Aim of the exercise »
Reproduce exactly the lines of this material that begin at the line with "C110: 3.3uF (GND, NET11)" and end at the line with "R103: 30k (5V, U103/PB3) -> 30k (5V, NET7)", both included. Omit the pictures and everything else.

Provided material »

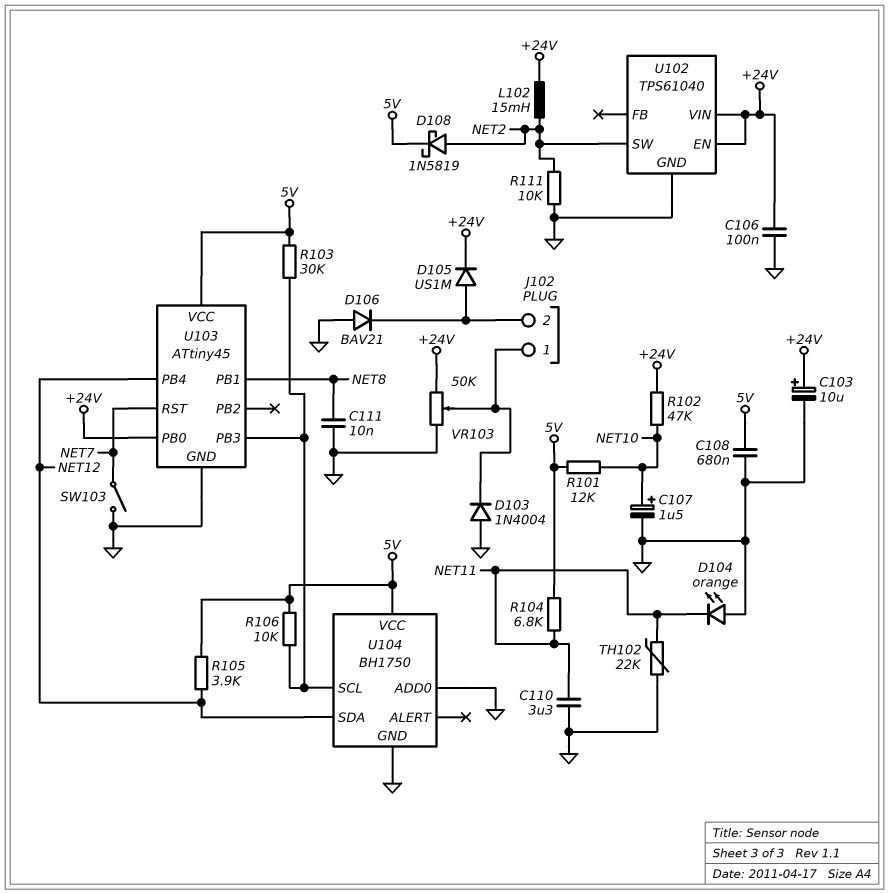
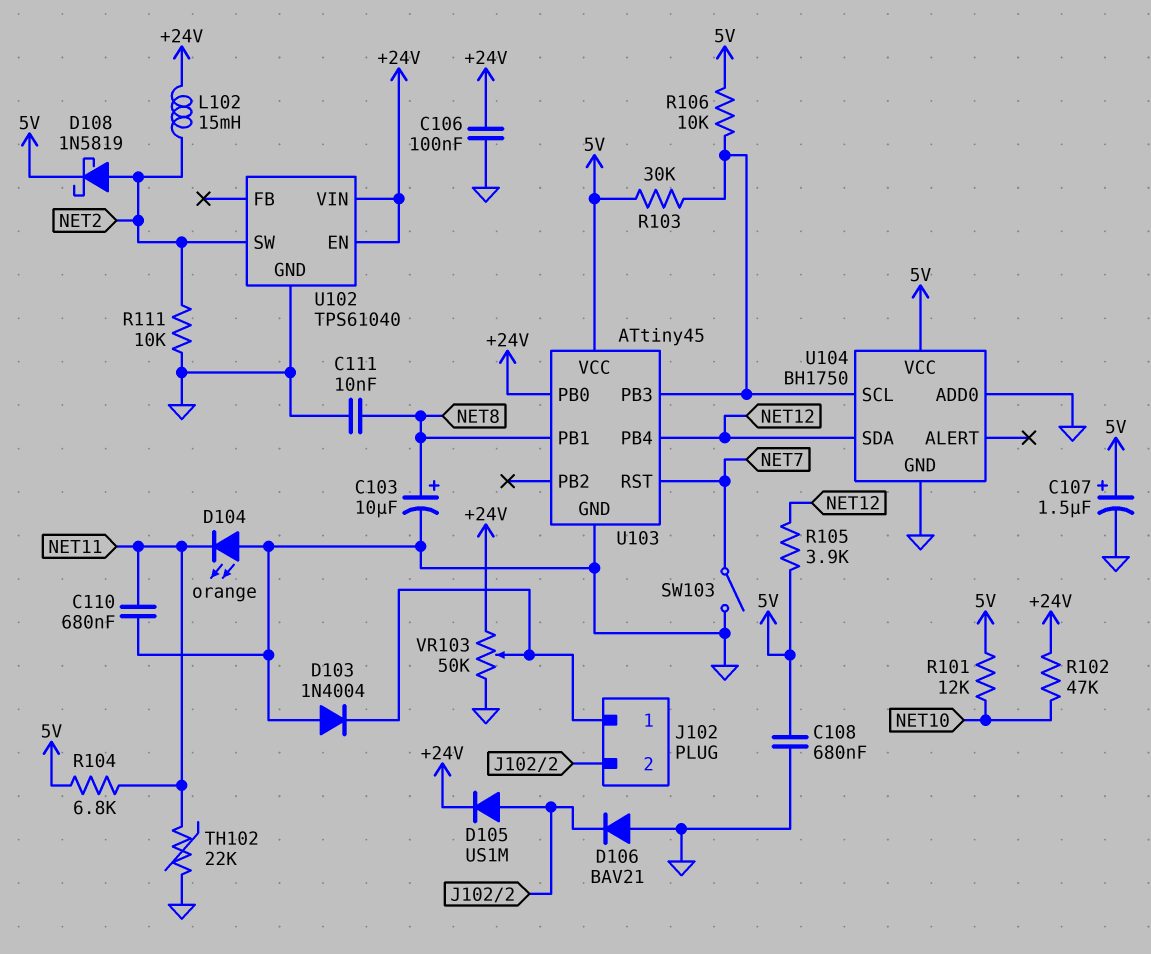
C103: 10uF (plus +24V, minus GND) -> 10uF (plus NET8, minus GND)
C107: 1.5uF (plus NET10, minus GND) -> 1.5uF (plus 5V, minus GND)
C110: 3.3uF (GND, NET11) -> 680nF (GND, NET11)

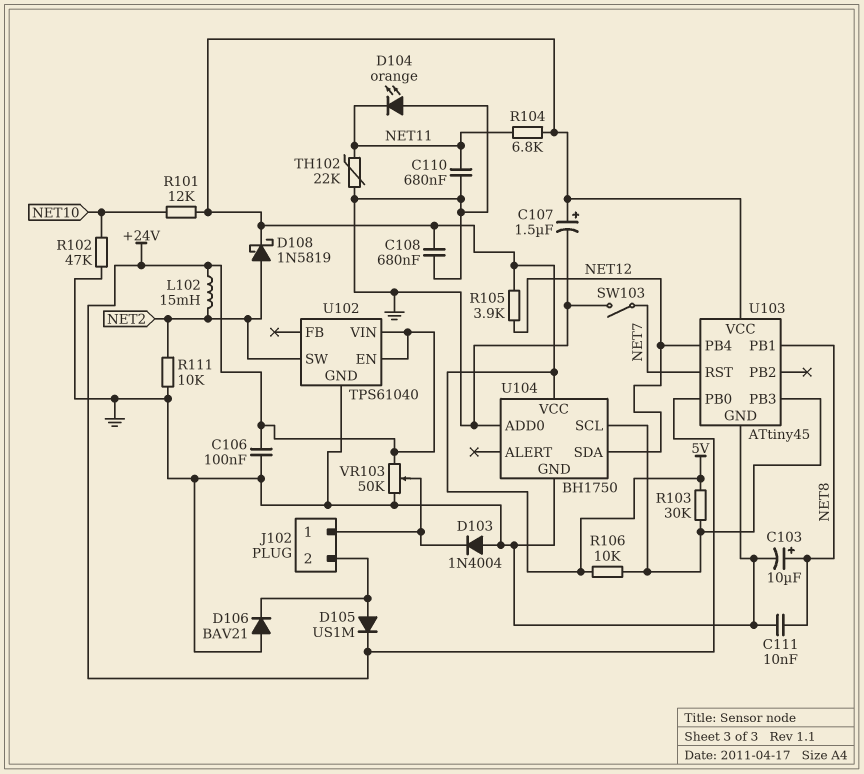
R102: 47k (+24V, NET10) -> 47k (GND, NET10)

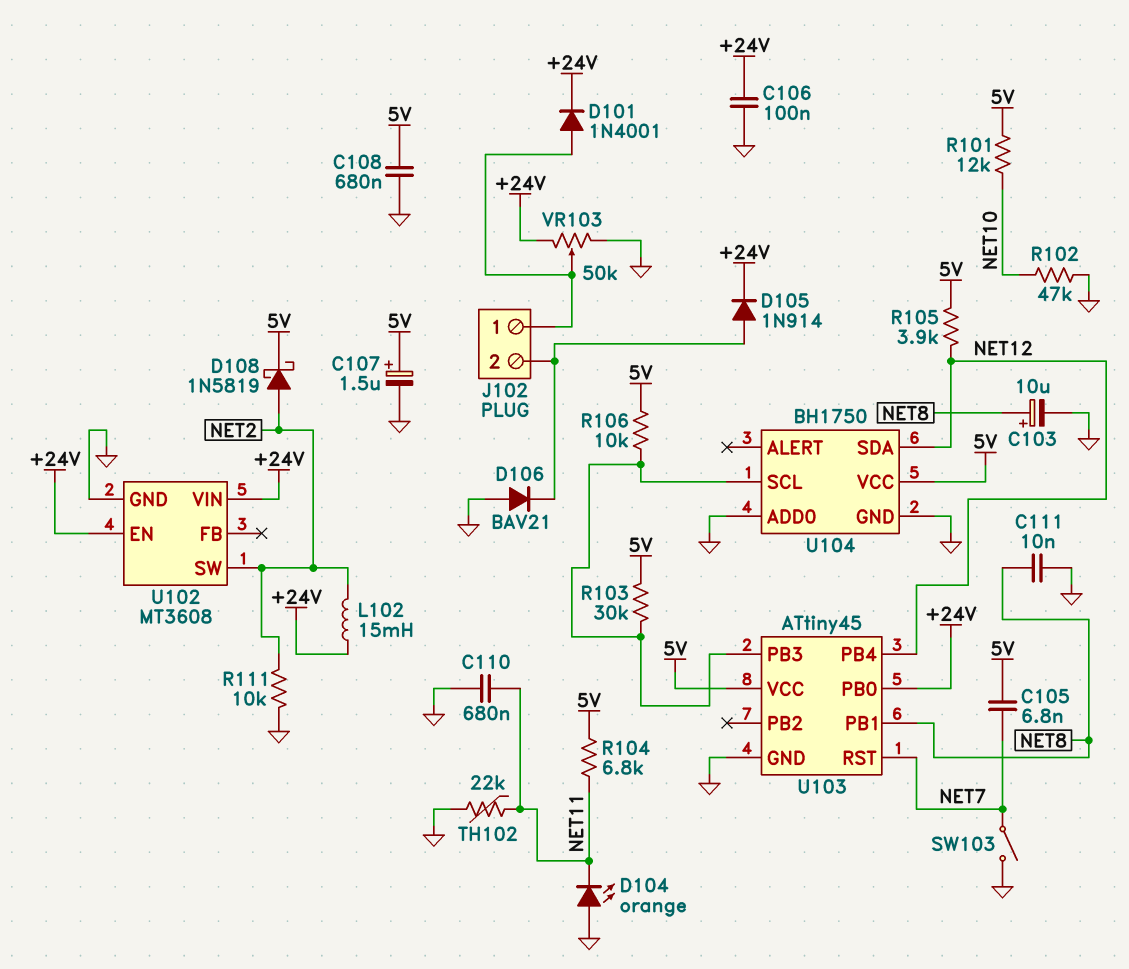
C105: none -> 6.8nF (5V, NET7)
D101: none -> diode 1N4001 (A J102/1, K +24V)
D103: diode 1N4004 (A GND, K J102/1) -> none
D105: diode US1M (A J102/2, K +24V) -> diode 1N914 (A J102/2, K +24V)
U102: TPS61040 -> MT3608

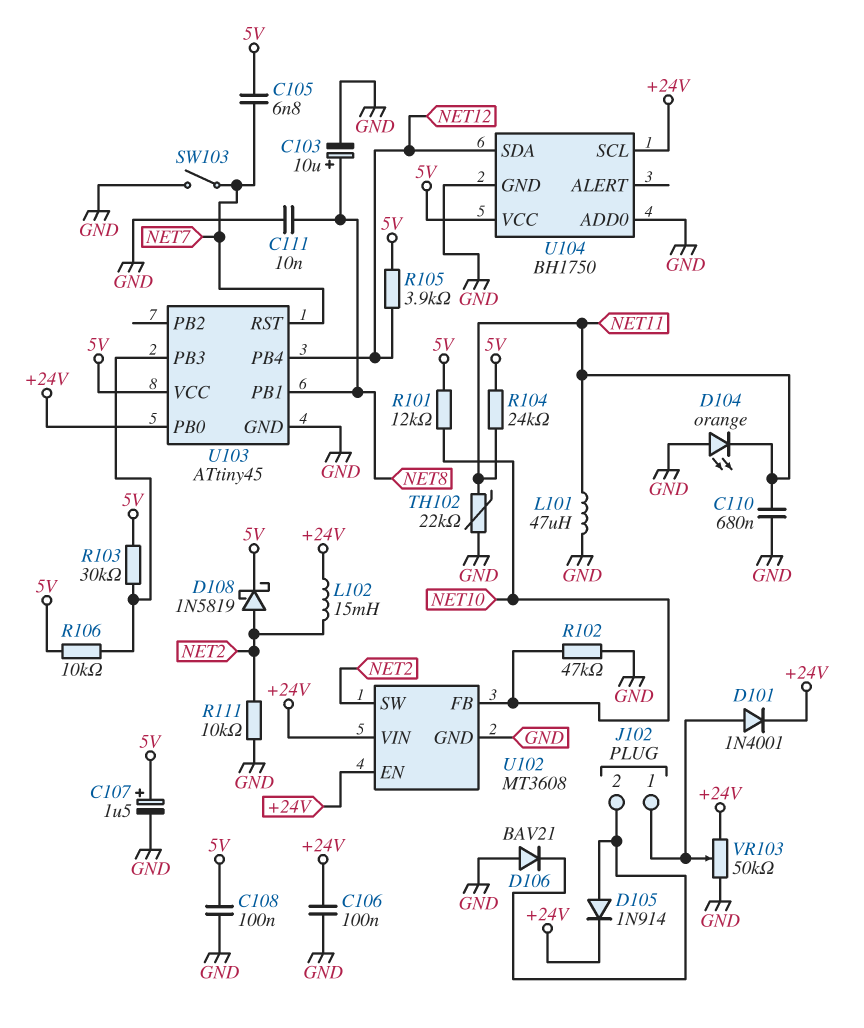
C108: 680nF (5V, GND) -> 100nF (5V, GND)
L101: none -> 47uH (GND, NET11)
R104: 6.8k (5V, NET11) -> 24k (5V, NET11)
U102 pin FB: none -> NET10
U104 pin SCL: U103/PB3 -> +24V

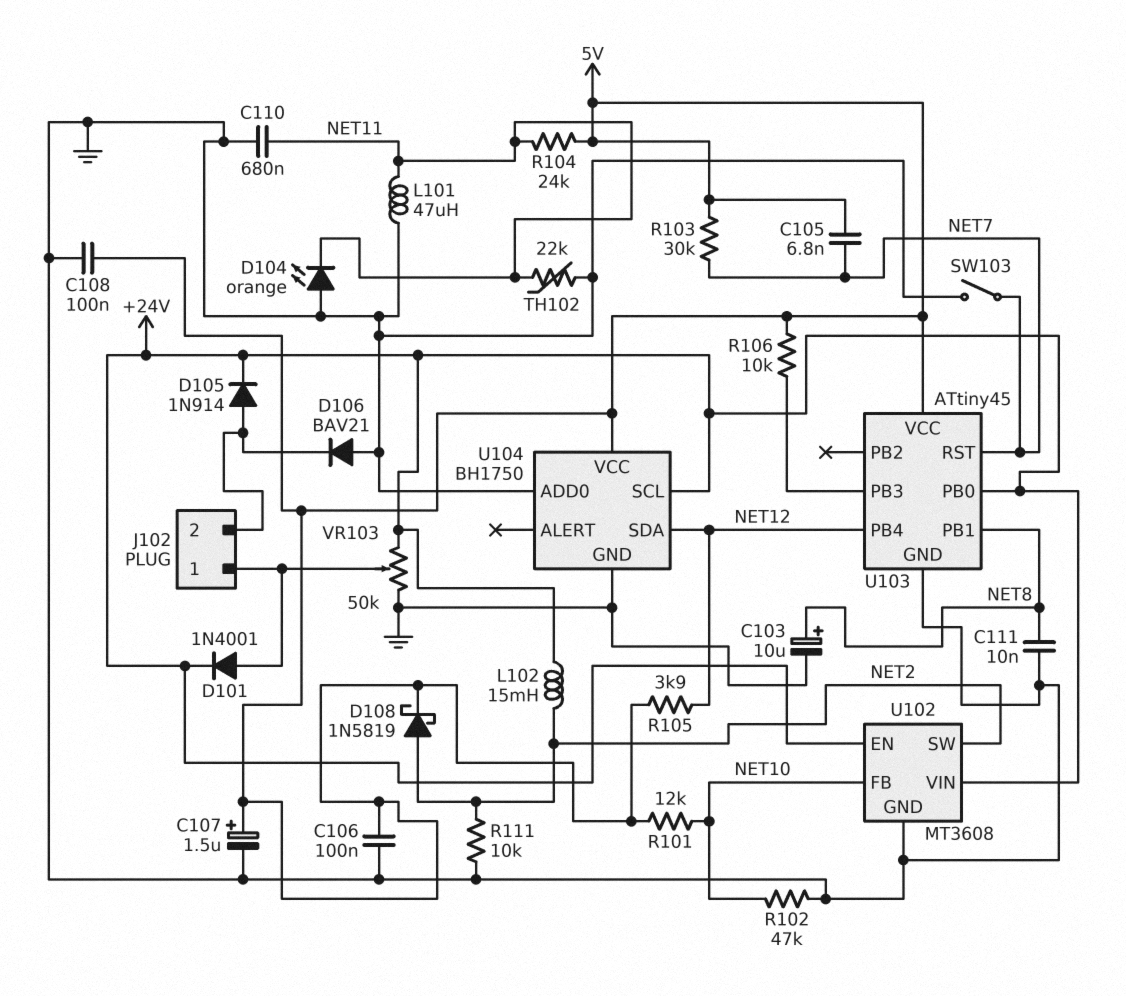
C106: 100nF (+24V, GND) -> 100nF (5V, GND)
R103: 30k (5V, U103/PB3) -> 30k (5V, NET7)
---
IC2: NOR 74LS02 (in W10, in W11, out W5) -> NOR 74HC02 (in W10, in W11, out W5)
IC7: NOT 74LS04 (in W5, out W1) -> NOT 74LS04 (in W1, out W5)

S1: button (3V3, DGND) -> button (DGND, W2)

Completed task »
C110: 3.3uF (GND, NET11) -> 680nF (GND, NET11)

R102: 47k (+24V, NET10) -> 47k (GND, NET10)

C105: none -> 6.8nF (5V, NET7)
D101: none -> diode 1N4001 (A J102/1, K +24V)
D103: diode 1N4004 (A GND, K J102/1) -> none
D105: diode US1M (A J102/2, K +24V) -> diode 1N914 (A J102/2, K +24V)
U102: TPS61040 -> MT3608

C108: 680nF (5V, GND) -> 100nF (5V, GND)
L101: none -> 47uH (GND, NET11)
R104: 6.8k (5V, NET11) -> 24k (5V, NET11)
U102 pin FB: none -> NET10
U104 pin SCL: U103/PB3 -> +24V

C106: 100nF (+24V, GND) -> 100nF (5V, GND)
R103: 30k (5V, U103/PB3) -> 30k (5V, NET7)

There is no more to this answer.